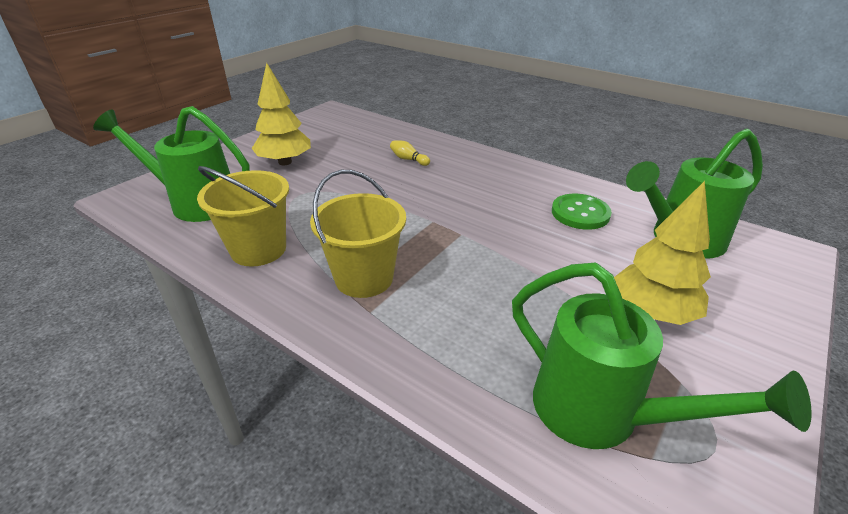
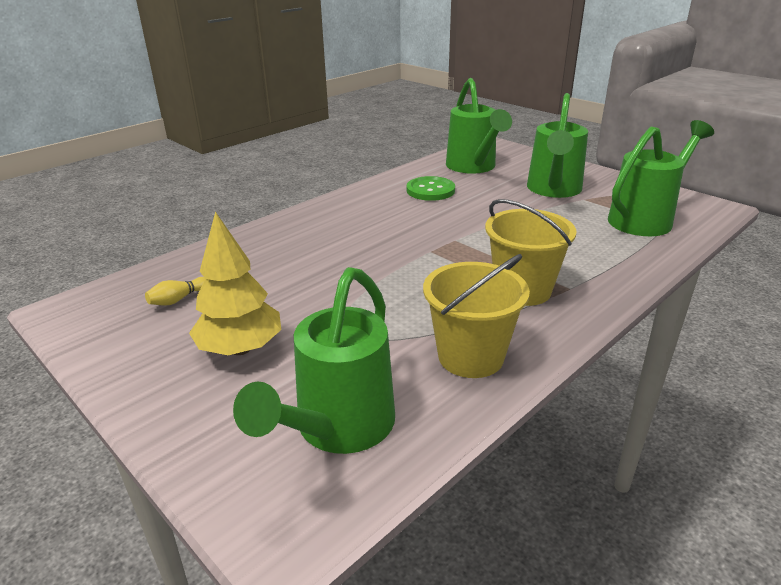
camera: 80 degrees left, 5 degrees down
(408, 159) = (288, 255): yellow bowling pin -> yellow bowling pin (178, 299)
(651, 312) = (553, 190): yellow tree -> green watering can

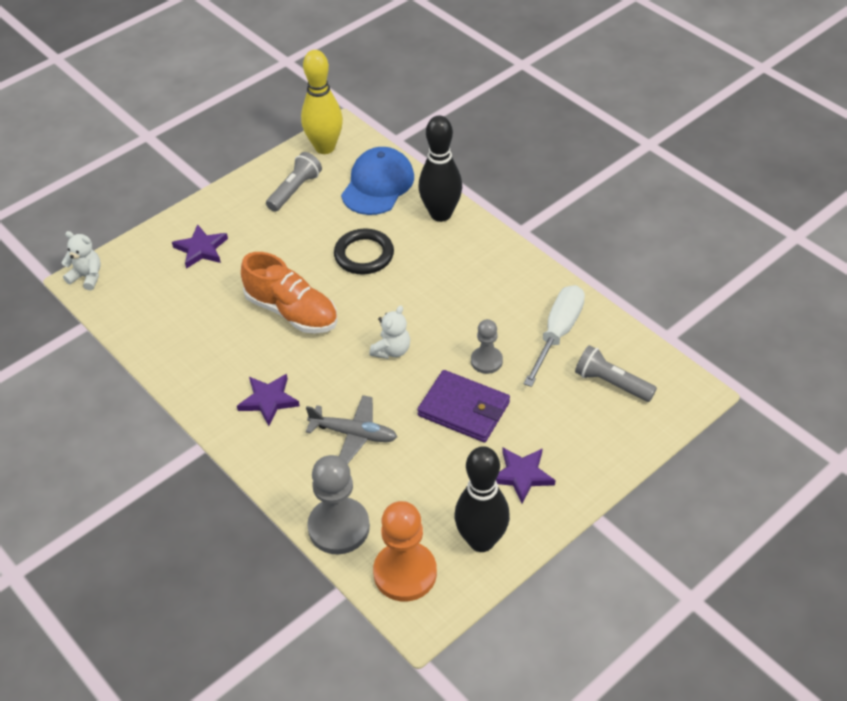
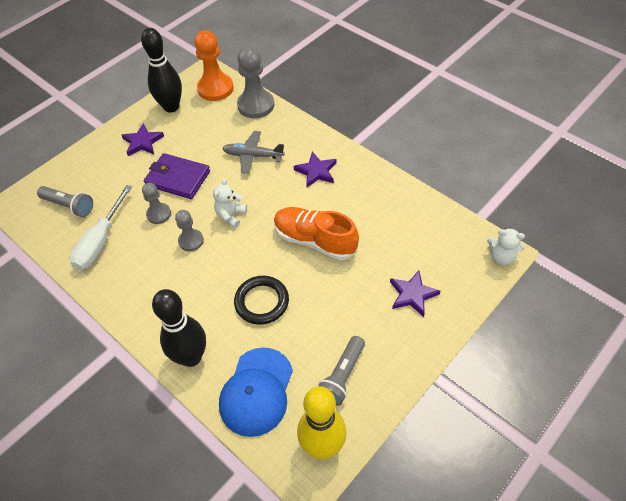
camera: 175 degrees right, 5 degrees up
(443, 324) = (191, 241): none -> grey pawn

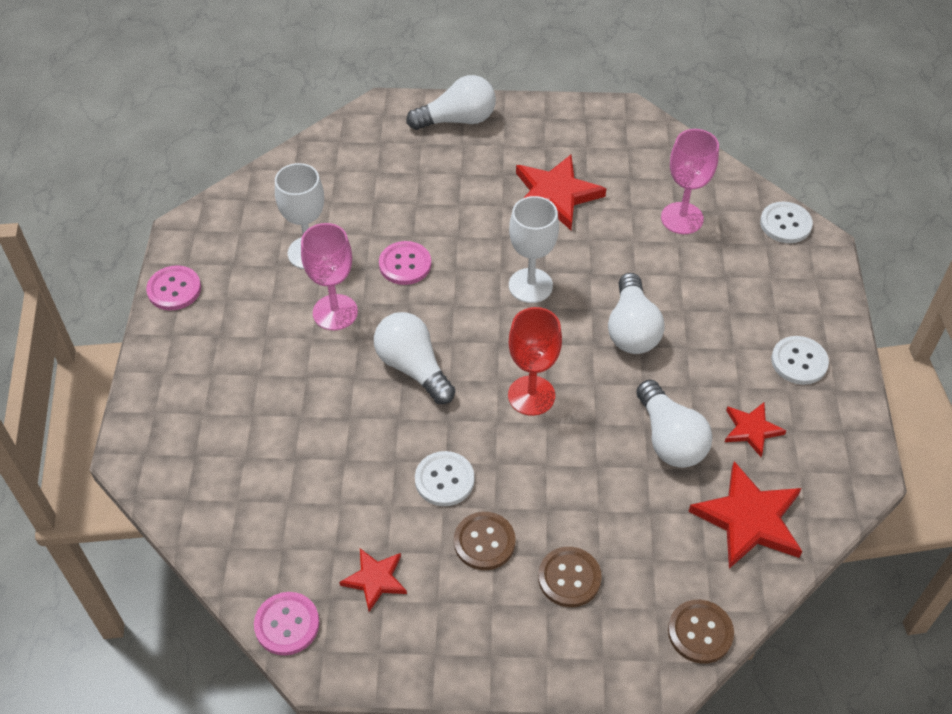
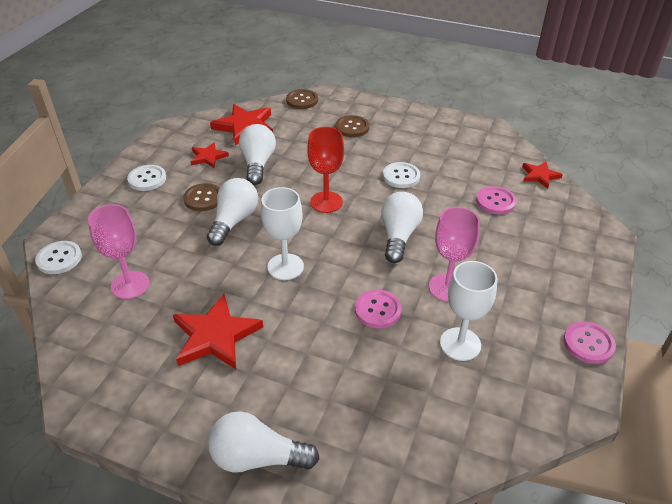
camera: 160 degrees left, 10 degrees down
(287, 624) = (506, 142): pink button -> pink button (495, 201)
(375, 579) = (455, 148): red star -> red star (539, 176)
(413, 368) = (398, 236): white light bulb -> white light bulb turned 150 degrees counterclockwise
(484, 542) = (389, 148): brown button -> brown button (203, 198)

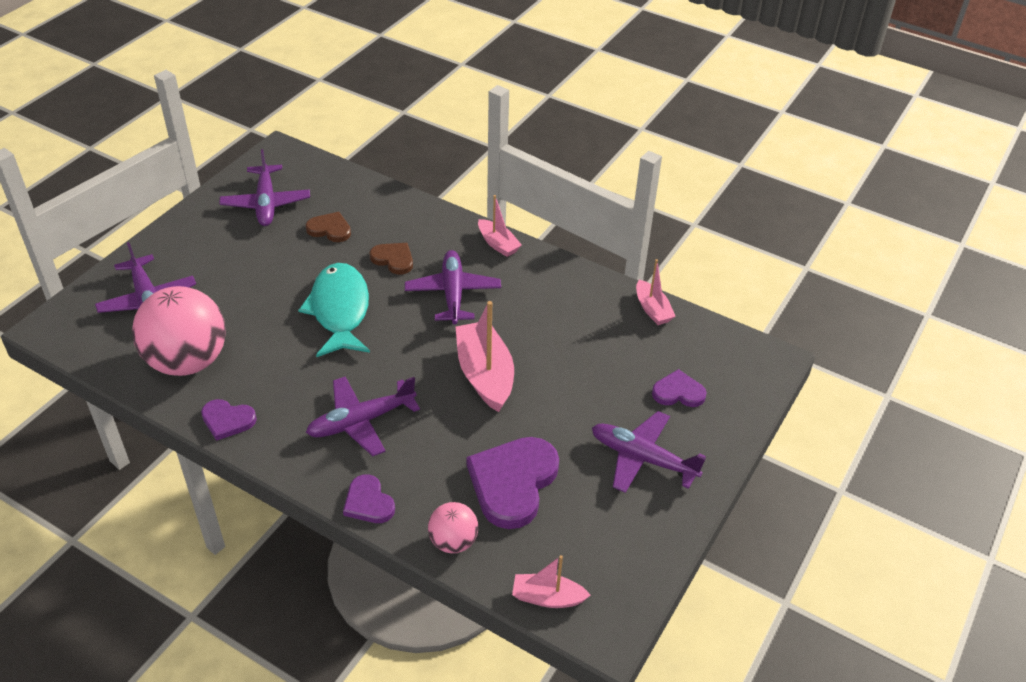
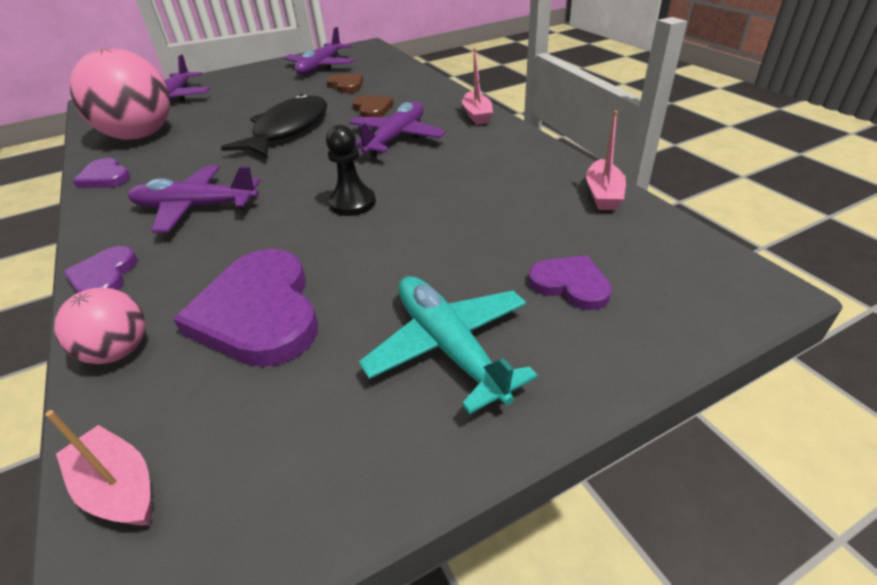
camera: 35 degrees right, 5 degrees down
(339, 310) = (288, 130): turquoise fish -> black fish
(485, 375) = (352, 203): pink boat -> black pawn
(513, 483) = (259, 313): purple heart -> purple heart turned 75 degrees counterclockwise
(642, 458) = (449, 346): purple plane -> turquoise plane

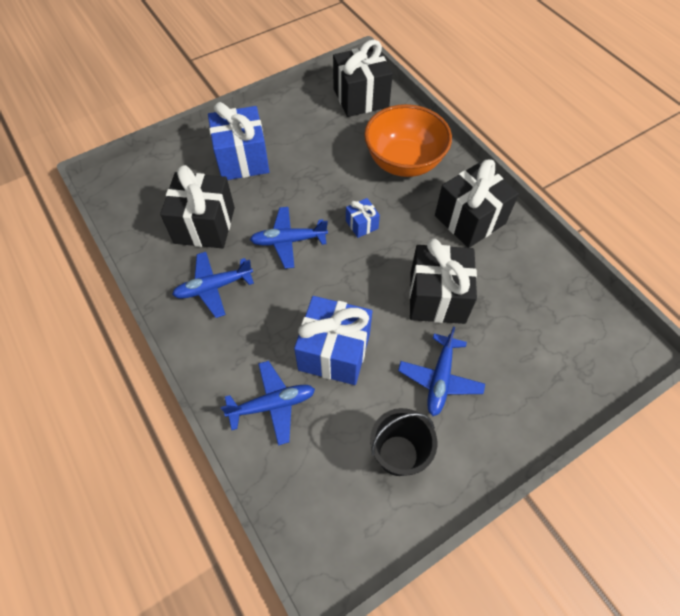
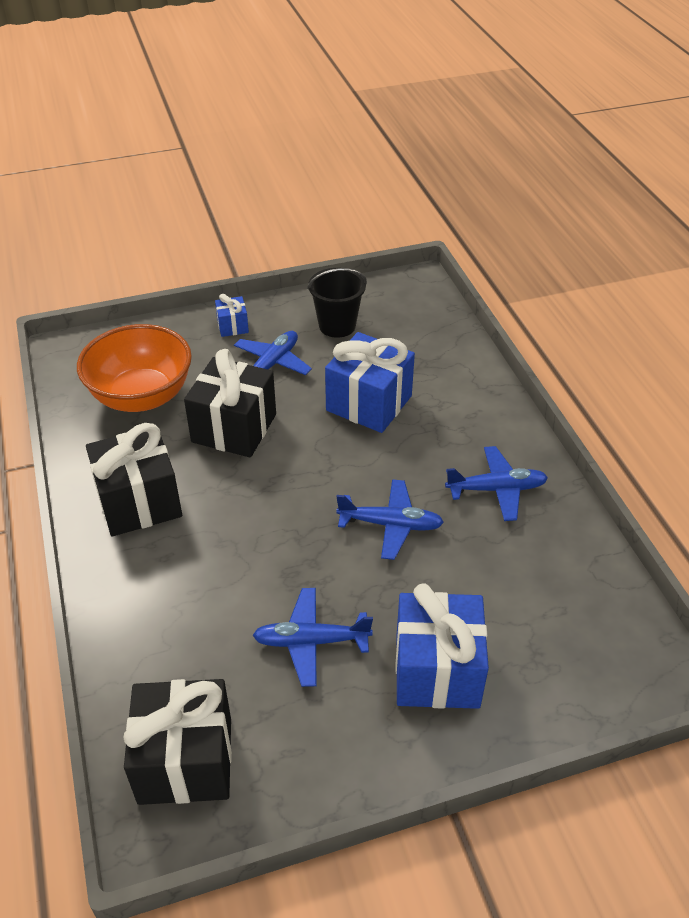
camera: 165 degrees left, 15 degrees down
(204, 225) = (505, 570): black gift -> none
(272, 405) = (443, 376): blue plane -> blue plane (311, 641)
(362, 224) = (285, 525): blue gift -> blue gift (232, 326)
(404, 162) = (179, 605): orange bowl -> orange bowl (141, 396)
----------------------------------------
Task prompt:
Would you transcribe exactly, and only, the lines from the one containing "(339, 310) = (288, 130): turquoise" through the last line of the records above, both included, leaving out the pictures?

Task solution:
(339, 310) = (288, 130): turquoise fish -> black fish
(485, 375) = (352, 203): pink boat -> black pawn
(513, 483) = (259, 313): purple heart -> purple heart turned 75 degrees counterclockwise
(642, 458) = (449, 346): purple plane -> turquoise plane

camera: 165 degrees left, 15 degrees down
(204, 225) = (505, 570): black gift -> none
(272, 405) = (443, 376): blue plane -> blue plane (311, 641)
(362, 224) = (285, 525): blue gift -> blue gift (232, 326)
(404, 162) = (179, 605): orange bowl -> orange bowl (141, 396)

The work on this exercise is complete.